§ ACTIVITY:
Using the records below, give again exactly the lines from the line that contains "(619, 617) = (446, 428): grey" through the line that contains "(628, 382) = (585, 139): white", both ends included, and only those.

+ + + + +

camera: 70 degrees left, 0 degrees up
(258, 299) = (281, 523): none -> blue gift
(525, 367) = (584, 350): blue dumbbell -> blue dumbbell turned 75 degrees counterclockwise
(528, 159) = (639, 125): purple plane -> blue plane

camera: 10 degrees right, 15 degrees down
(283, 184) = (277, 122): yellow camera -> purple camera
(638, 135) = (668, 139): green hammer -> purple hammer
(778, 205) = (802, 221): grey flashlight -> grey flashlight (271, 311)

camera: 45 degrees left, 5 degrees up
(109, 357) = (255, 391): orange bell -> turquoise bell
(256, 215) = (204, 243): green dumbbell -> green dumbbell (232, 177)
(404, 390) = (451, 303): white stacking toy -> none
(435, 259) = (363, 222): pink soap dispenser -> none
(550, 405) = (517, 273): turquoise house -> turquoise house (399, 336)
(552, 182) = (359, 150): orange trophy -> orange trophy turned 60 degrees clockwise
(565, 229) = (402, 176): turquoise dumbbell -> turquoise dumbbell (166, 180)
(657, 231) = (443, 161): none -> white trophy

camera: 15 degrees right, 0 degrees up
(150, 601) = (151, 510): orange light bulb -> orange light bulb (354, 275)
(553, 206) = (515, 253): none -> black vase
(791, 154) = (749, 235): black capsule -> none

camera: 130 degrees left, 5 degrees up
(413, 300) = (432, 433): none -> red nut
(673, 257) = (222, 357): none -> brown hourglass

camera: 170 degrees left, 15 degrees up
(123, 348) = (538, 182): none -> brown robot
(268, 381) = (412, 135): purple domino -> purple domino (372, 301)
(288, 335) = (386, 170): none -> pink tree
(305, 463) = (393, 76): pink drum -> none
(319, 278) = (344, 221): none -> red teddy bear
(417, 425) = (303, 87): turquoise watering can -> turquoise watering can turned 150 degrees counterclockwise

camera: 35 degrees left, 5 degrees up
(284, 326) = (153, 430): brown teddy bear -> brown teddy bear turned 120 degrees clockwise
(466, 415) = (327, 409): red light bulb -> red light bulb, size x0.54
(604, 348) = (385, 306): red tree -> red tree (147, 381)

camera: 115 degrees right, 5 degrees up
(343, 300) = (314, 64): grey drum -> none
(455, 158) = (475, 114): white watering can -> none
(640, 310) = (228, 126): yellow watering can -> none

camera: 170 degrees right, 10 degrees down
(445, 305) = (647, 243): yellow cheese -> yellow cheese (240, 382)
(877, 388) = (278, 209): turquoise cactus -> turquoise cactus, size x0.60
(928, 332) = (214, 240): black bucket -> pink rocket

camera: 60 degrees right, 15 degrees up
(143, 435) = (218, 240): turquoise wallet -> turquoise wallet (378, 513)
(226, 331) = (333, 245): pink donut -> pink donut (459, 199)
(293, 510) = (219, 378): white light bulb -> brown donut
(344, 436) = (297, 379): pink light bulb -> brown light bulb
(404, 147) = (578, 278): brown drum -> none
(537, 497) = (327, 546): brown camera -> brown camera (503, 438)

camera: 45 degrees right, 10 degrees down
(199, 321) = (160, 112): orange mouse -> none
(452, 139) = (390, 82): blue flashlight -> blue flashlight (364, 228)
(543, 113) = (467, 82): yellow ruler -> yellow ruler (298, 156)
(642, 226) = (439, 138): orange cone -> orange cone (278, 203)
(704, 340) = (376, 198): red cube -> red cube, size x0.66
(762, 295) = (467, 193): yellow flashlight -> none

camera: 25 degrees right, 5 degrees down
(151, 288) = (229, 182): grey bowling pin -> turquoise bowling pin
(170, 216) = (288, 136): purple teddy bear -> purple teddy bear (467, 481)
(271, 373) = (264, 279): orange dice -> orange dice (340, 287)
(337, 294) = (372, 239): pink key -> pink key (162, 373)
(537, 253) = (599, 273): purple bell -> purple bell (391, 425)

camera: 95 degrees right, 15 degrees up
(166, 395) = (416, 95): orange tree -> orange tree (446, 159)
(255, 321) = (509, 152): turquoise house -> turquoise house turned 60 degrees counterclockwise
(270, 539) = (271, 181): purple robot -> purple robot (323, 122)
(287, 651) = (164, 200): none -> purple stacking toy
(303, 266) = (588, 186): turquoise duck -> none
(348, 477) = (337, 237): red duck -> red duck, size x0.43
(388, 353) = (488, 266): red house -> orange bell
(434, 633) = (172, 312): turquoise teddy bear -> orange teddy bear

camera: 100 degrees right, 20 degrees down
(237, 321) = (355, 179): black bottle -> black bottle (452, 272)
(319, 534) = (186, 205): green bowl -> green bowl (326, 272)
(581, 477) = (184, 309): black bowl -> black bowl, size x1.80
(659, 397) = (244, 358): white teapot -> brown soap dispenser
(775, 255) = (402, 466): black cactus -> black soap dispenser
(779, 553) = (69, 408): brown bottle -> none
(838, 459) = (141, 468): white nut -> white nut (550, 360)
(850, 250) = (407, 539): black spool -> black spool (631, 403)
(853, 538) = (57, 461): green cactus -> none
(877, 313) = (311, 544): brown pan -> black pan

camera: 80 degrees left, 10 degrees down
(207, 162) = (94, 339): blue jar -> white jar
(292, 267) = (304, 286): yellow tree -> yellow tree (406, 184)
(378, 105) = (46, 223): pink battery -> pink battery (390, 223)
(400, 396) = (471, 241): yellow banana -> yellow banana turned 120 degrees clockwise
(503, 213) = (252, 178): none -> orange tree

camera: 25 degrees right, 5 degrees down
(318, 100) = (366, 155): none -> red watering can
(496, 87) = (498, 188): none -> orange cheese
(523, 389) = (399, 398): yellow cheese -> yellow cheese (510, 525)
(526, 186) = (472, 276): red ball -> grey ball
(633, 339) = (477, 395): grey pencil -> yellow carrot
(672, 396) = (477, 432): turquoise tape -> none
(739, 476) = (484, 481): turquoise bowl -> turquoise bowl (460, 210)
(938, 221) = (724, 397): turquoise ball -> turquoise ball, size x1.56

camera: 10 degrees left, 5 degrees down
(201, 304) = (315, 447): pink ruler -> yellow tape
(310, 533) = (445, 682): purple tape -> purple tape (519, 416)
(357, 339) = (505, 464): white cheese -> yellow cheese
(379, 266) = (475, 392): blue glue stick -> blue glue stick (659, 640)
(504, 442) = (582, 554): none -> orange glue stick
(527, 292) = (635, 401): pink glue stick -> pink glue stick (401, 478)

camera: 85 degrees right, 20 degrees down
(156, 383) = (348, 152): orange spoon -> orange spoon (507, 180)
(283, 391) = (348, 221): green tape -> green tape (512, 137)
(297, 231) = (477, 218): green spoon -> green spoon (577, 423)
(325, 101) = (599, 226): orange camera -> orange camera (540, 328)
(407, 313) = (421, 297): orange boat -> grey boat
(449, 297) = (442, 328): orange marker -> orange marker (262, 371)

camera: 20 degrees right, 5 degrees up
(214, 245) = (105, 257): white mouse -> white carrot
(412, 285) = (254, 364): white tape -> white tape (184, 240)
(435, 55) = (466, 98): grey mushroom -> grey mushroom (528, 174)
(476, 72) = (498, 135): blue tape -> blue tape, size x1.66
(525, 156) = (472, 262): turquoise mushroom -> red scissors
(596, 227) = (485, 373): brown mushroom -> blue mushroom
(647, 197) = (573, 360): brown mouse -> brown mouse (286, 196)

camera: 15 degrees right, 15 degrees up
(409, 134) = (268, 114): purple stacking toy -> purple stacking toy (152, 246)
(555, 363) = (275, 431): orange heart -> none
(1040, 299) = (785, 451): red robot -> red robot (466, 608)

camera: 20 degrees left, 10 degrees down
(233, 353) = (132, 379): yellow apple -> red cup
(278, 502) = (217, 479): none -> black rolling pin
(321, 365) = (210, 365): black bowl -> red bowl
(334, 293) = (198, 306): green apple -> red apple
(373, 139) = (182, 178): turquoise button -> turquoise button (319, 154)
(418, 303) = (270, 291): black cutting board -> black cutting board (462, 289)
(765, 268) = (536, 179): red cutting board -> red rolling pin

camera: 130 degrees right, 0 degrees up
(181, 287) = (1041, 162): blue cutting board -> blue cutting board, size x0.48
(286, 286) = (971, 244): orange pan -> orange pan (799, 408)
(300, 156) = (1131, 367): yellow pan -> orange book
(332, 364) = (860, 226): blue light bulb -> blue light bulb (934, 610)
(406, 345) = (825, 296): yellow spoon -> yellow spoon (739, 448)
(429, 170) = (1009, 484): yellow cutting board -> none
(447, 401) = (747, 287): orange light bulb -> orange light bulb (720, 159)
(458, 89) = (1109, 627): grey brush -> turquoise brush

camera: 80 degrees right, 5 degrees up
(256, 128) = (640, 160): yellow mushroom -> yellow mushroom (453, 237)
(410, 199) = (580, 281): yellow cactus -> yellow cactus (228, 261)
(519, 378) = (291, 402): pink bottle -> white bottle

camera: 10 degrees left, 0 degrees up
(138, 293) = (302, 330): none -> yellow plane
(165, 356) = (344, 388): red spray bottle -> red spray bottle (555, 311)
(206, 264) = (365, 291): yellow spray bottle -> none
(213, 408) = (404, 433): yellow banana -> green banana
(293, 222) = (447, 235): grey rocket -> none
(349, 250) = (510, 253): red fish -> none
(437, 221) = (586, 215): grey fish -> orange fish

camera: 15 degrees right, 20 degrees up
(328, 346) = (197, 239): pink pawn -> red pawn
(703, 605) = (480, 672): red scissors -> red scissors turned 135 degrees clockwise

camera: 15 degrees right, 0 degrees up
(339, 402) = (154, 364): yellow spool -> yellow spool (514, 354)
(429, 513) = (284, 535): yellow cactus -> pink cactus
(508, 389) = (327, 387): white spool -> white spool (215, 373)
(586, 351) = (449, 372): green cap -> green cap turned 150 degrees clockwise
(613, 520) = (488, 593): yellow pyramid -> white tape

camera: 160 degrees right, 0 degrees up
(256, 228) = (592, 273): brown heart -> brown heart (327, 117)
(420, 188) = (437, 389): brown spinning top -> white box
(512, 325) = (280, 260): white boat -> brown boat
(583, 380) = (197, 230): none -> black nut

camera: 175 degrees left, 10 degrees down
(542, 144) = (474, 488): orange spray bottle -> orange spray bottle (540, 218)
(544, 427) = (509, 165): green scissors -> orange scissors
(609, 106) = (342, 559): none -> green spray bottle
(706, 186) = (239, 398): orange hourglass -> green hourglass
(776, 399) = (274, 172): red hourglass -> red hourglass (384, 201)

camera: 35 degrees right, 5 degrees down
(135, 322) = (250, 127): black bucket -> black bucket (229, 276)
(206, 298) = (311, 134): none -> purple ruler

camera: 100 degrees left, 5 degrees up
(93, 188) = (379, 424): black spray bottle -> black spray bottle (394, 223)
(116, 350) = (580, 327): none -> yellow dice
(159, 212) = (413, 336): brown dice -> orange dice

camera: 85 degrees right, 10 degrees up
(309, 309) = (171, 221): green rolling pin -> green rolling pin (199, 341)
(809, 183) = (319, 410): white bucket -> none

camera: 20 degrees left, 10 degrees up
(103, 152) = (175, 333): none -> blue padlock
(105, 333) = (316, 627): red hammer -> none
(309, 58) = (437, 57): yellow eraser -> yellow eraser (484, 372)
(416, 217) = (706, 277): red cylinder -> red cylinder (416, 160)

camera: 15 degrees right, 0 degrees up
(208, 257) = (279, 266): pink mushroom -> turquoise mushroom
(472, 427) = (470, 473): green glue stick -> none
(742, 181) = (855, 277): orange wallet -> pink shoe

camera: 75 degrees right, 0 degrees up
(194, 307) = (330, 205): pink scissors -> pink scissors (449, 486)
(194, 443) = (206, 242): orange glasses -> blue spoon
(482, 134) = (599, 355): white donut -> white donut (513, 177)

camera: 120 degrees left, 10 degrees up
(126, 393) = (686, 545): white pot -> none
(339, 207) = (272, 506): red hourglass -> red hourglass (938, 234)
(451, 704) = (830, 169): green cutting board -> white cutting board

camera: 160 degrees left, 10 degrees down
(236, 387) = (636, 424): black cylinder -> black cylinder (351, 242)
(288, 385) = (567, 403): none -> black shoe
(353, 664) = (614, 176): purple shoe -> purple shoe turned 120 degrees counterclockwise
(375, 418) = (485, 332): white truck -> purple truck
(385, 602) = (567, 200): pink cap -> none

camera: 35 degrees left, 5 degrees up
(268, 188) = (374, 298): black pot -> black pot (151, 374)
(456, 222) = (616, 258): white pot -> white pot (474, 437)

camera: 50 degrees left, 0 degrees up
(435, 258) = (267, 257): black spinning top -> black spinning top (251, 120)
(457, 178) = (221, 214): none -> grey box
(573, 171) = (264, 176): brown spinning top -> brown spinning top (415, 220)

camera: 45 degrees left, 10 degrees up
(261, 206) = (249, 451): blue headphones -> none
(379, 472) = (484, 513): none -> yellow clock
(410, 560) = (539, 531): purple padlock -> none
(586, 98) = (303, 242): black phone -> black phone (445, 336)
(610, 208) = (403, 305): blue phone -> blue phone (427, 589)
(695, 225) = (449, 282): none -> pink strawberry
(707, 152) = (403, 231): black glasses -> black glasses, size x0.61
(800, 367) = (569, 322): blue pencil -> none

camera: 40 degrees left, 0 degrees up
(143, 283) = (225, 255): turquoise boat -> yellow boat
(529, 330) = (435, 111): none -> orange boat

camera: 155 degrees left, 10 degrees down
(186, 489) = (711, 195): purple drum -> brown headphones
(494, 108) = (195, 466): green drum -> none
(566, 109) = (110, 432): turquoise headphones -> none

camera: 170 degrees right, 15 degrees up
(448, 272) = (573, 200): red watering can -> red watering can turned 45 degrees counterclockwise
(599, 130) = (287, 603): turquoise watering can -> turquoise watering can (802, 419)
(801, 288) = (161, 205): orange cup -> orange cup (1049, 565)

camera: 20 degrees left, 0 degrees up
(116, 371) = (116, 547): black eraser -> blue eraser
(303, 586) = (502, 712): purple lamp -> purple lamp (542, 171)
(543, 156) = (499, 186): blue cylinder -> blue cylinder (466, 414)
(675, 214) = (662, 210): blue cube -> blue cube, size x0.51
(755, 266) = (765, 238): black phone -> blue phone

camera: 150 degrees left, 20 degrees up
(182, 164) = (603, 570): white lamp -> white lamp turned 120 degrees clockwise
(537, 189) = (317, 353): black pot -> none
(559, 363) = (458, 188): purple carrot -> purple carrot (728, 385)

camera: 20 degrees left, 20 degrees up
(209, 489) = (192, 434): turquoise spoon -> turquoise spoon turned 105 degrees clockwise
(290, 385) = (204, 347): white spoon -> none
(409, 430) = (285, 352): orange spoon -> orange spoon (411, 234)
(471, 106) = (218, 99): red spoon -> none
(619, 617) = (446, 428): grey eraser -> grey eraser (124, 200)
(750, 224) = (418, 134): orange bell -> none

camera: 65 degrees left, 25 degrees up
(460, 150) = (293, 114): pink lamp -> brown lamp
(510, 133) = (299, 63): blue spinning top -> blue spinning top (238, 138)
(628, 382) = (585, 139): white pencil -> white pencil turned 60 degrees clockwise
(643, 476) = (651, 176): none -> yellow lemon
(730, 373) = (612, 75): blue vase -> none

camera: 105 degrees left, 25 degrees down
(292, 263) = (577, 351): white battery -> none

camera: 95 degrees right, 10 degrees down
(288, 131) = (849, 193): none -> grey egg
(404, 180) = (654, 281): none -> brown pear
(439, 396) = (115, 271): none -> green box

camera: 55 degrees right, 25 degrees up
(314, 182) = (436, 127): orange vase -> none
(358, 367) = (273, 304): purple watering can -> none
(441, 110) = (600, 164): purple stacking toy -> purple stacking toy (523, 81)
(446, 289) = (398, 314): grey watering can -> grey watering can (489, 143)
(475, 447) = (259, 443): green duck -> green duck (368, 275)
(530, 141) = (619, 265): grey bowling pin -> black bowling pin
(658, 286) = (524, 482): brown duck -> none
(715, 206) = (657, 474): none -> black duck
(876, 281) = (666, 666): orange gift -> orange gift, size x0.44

+ + + + +

§ SOLVED PROBLEM:
(619, 617) = (446, 428): grey eraser -> grey eraser (124, 200)
(750, 224) = (418, 134): orange bell -> none

camera: 65 degrees left, 25 degrees up
(460, 150) = (293, 114): pink lamp -> brown lamp
(510, 133) = (299, 63): blue spinning top -> blue spinning top (238, 138)
(628, 382) = (585, 139): white pencil -> white pencil turned 60 degrees clockwise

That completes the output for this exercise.